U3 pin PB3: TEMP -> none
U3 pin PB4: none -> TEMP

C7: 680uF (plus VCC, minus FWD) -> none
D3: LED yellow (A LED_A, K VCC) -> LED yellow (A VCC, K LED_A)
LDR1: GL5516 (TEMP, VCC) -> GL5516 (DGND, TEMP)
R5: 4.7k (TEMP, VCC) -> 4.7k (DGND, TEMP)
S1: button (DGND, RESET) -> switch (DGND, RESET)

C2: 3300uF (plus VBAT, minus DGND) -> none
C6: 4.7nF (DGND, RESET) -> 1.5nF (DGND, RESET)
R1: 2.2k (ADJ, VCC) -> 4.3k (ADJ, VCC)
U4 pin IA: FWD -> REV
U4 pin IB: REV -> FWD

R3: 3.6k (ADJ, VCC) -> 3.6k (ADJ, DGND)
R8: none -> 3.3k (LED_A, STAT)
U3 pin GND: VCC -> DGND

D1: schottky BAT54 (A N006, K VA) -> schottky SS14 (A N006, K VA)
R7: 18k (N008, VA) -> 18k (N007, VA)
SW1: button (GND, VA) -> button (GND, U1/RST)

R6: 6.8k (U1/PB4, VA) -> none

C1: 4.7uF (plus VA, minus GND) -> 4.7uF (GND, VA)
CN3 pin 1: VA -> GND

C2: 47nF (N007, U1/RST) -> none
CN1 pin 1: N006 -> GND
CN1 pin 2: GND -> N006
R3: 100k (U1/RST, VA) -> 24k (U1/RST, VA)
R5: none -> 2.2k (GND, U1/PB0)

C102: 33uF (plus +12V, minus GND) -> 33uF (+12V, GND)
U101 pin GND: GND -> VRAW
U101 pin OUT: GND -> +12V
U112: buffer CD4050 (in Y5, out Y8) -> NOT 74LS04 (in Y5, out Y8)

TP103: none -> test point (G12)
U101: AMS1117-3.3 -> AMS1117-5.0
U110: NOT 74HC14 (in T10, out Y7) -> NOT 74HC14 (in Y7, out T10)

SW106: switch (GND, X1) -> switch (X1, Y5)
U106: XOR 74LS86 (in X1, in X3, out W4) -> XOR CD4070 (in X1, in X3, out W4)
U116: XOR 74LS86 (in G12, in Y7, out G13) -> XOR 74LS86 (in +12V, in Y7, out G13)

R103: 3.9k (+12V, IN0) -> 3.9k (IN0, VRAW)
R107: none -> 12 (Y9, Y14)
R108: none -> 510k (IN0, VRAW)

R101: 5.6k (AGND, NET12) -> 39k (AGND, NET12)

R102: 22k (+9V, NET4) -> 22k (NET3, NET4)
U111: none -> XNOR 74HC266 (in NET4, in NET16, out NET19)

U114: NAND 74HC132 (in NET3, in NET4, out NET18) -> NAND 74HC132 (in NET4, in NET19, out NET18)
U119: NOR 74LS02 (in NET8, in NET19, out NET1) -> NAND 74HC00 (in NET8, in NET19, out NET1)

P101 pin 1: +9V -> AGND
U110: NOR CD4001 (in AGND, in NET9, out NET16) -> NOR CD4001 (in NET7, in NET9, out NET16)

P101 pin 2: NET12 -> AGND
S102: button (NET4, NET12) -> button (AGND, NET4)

# WHAT TO WORK ON:
Could you repeat exactly the lines above from the line with "U114: NAND 74HC132" up to and including the line with "U110: NOR CD4001", and only those?

# EXERCISE RESULT:
U114: NAND 74HC132 (in NET3, in NET4, out NET18) -> NAND 74HC132 (in NET4, in NET19, out NET18)
U119: NOR 74LS02 (in NET8, in NET19, out NET1) -> NAND 74HC00 (in NET8, in NET19, out NET1)

P101 pin 1: +9V -> AGND
U110: NOR CD4001 (in AGND, in NET9, out NET16) -> NOR CD4001 (in NET7, in NET9, out NET16)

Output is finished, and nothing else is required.